### Task
Tally up the lines below that contain the word "orange" and give the total alone.

↓

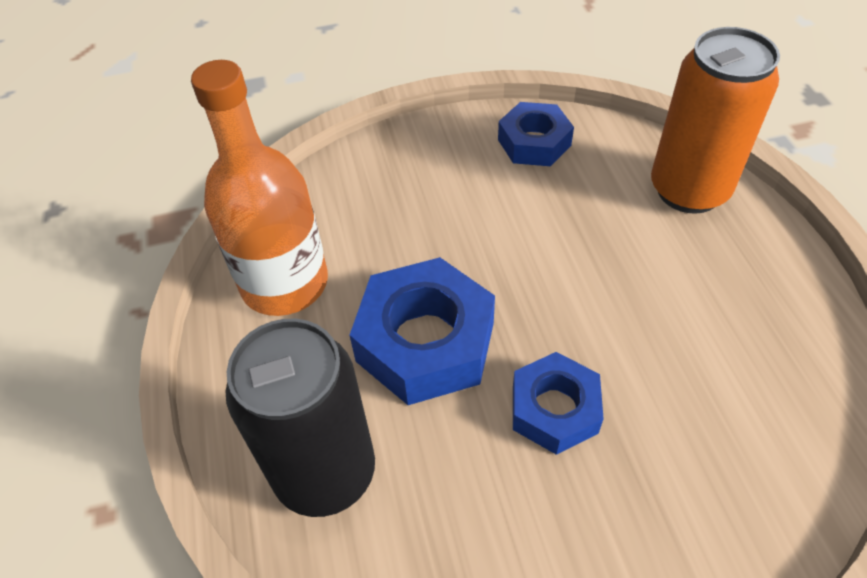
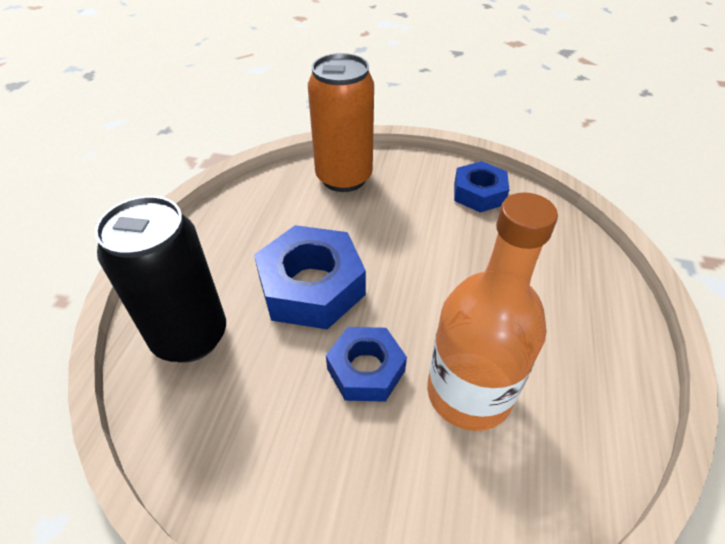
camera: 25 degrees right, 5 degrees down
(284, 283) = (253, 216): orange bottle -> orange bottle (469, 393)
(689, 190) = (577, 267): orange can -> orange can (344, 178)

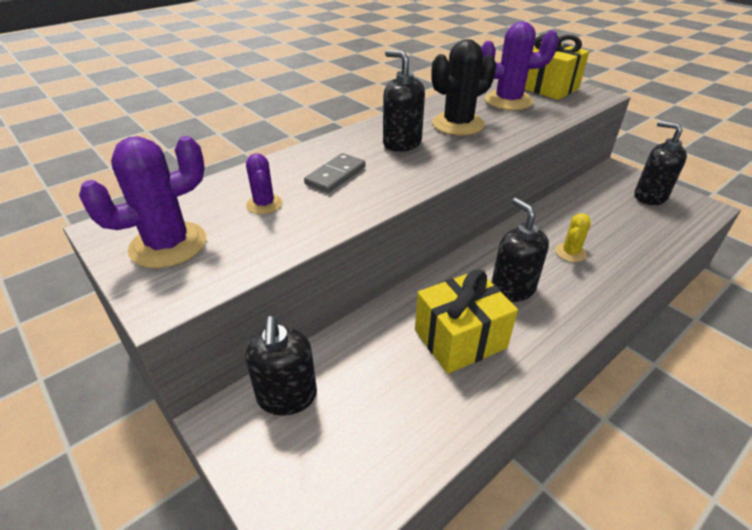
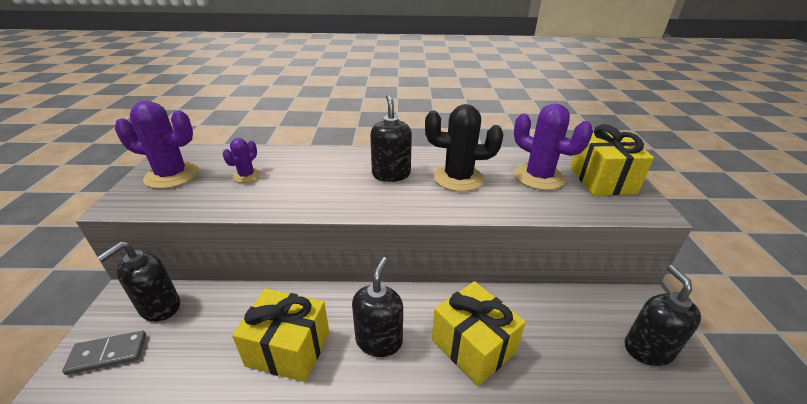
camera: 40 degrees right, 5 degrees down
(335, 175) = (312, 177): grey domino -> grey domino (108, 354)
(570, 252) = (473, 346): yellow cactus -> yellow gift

↑

### Exercise answer
2